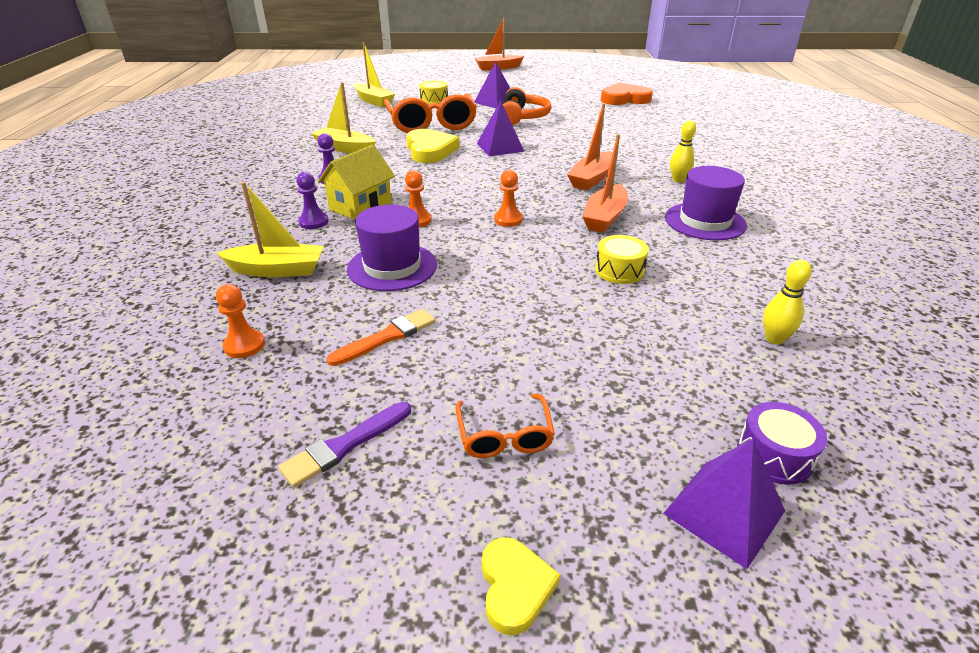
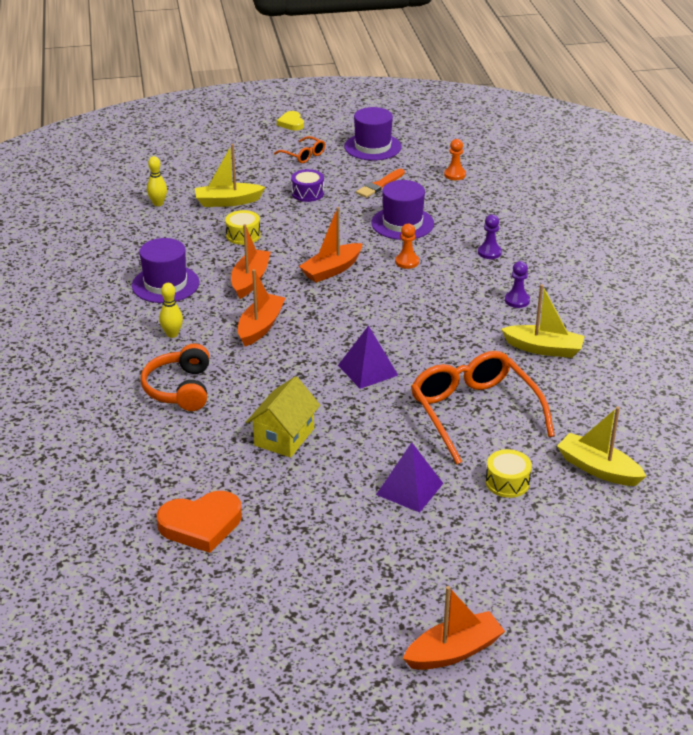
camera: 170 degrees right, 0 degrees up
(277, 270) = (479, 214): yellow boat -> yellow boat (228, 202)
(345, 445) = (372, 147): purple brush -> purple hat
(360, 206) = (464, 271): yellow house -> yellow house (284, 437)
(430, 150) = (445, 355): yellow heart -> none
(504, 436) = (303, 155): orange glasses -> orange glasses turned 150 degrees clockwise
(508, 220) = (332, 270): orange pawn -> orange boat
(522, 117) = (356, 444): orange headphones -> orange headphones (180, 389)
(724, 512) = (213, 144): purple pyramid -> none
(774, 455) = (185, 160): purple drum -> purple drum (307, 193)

===

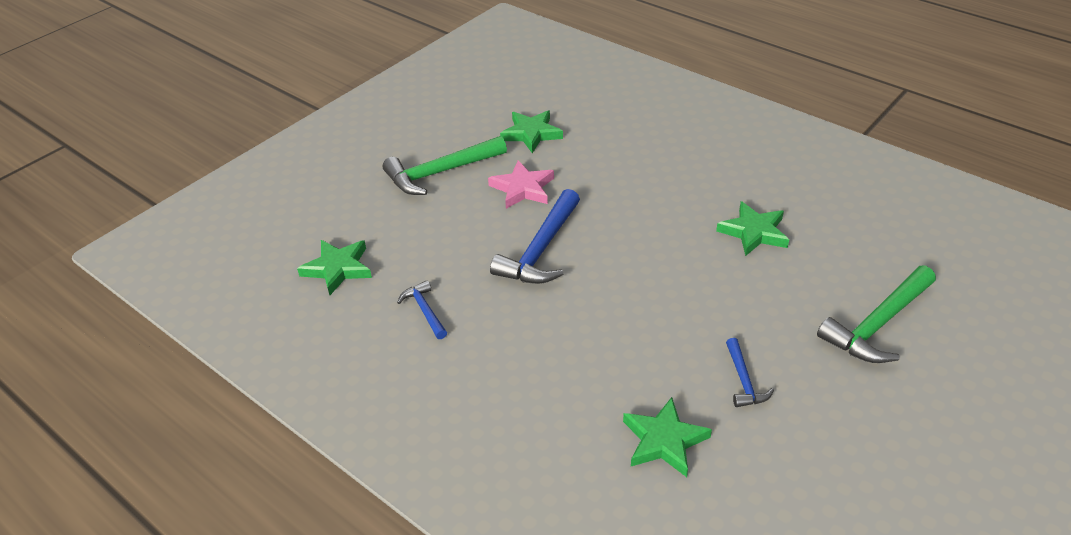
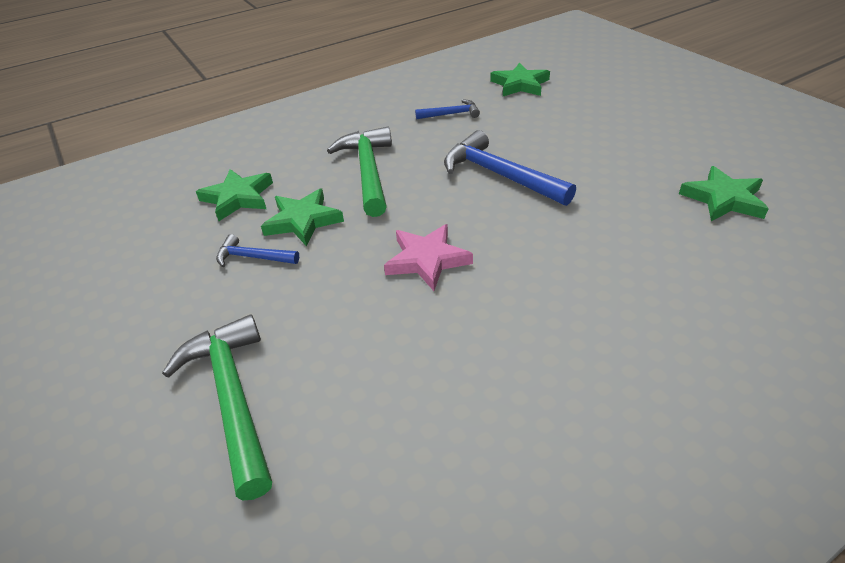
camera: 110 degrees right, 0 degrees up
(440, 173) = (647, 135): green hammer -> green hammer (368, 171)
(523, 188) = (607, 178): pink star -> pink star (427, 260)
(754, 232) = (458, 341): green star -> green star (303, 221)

===

Your objective:
Lines holding the string "none": find them in the listing above and copy each one.

Output of the exercise:
(430, 150) = (445, 355): yellow heart -> none
(724, 512) = (213, 144): purple pyramid -> none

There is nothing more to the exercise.